The problem | Return the listing below exactly. Leave its pictures out.
^^^^^^^^^^^^^^^^
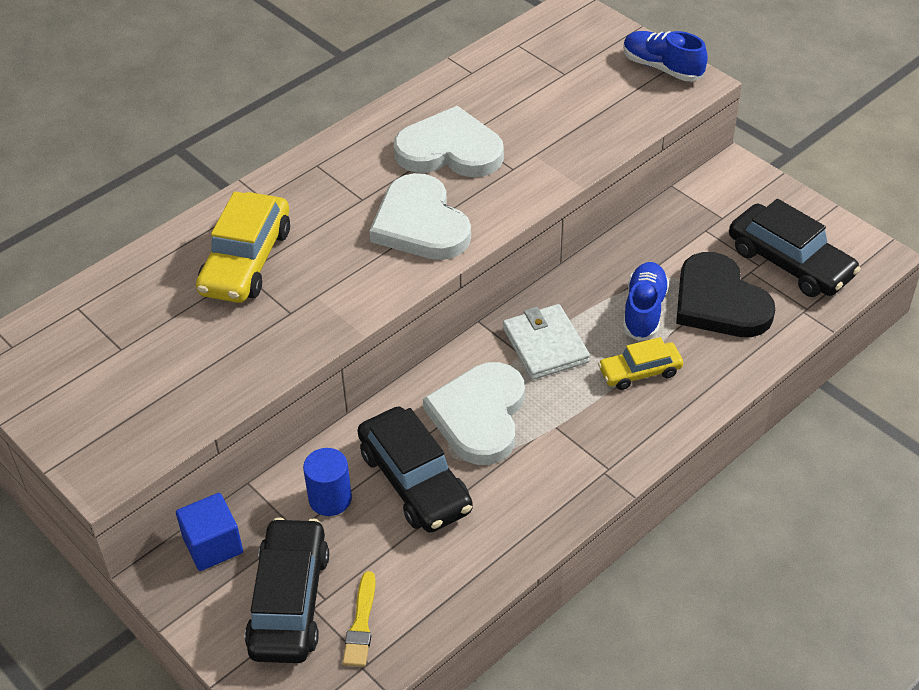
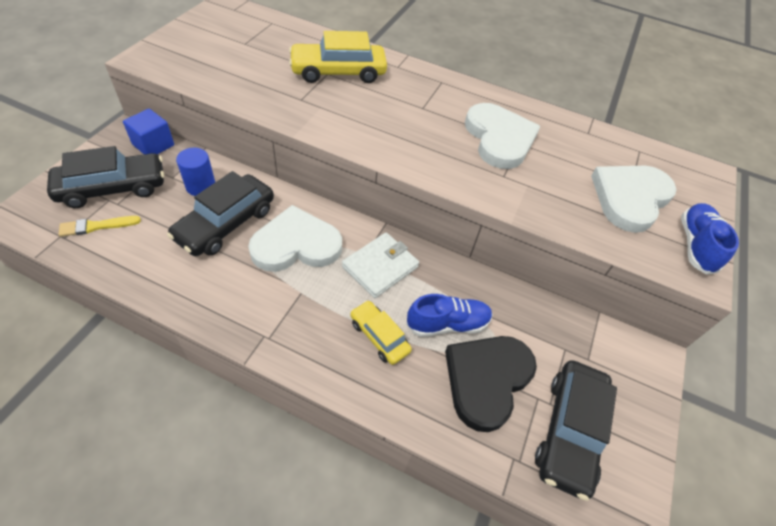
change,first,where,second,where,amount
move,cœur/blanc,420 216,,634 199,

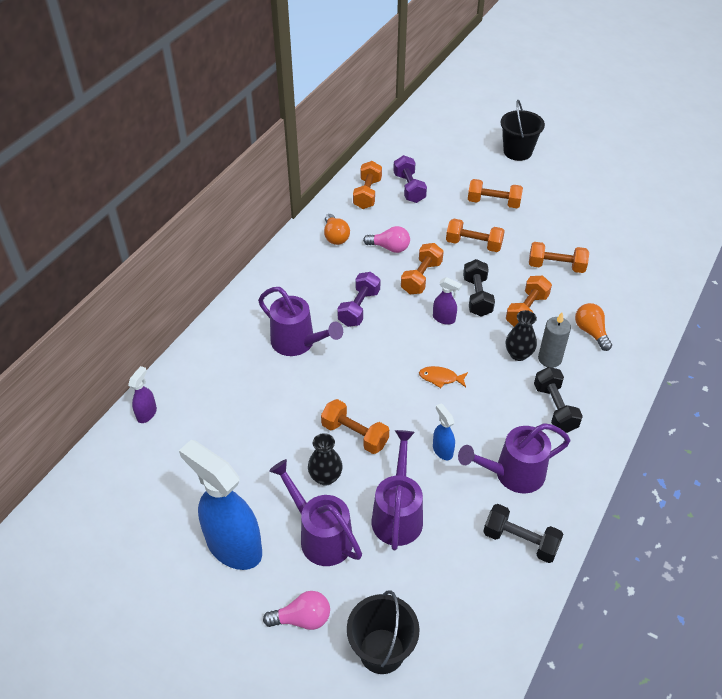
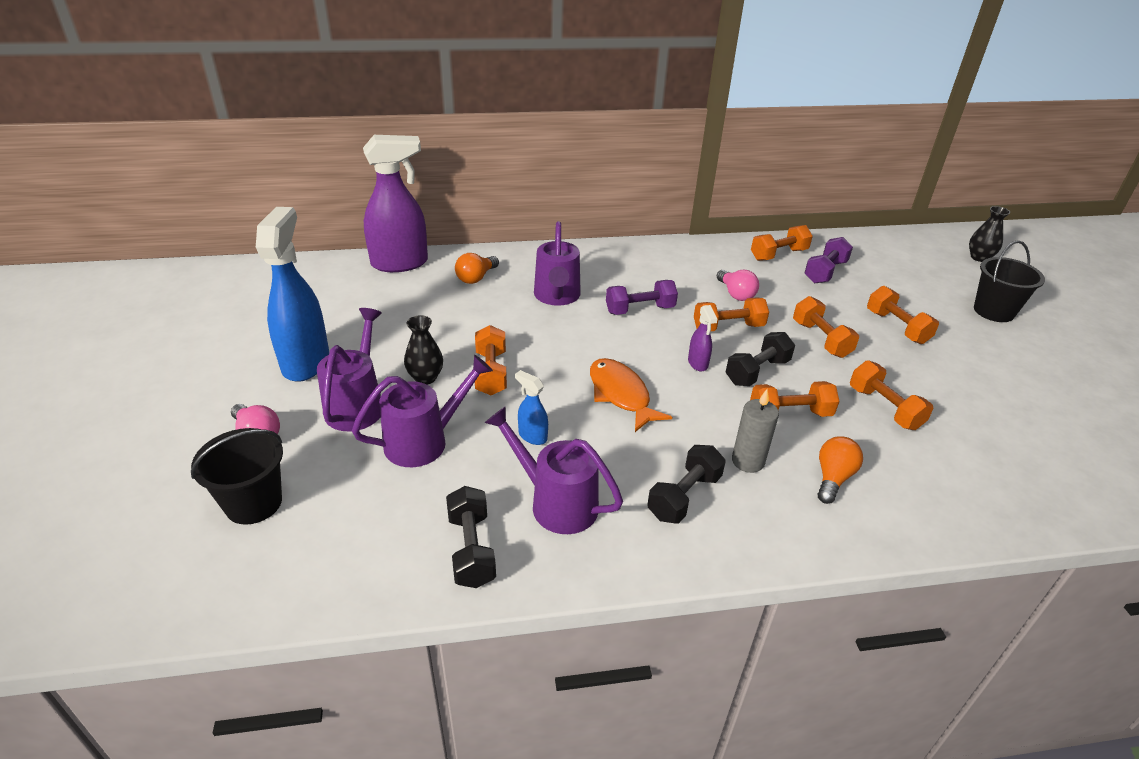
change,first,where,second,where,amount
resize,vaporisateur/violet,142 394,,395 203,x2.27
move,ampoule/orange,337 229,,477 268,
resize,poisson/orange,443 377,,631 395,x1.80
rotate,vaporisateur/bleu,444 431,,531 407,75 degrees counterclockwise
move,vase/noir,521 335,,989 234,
^^^^^^^^^^^^^^^^
The completed task |
change,first,where,second,where,amount
move,cœur/blanc,420 216,,634 199,

change,first,where,second,where,amount
resize,vaporisateur/violet,142 394,,395 203,x2.27
move,ampoule/orange,337 229,,477 268,
resize,poisson/orange,443 377,,631 395,x1.80
rotate,vaporisateur/bleu,444 431,,531 407,75 degrees counterclockwise
move,vase/noir,521 335,,989 234,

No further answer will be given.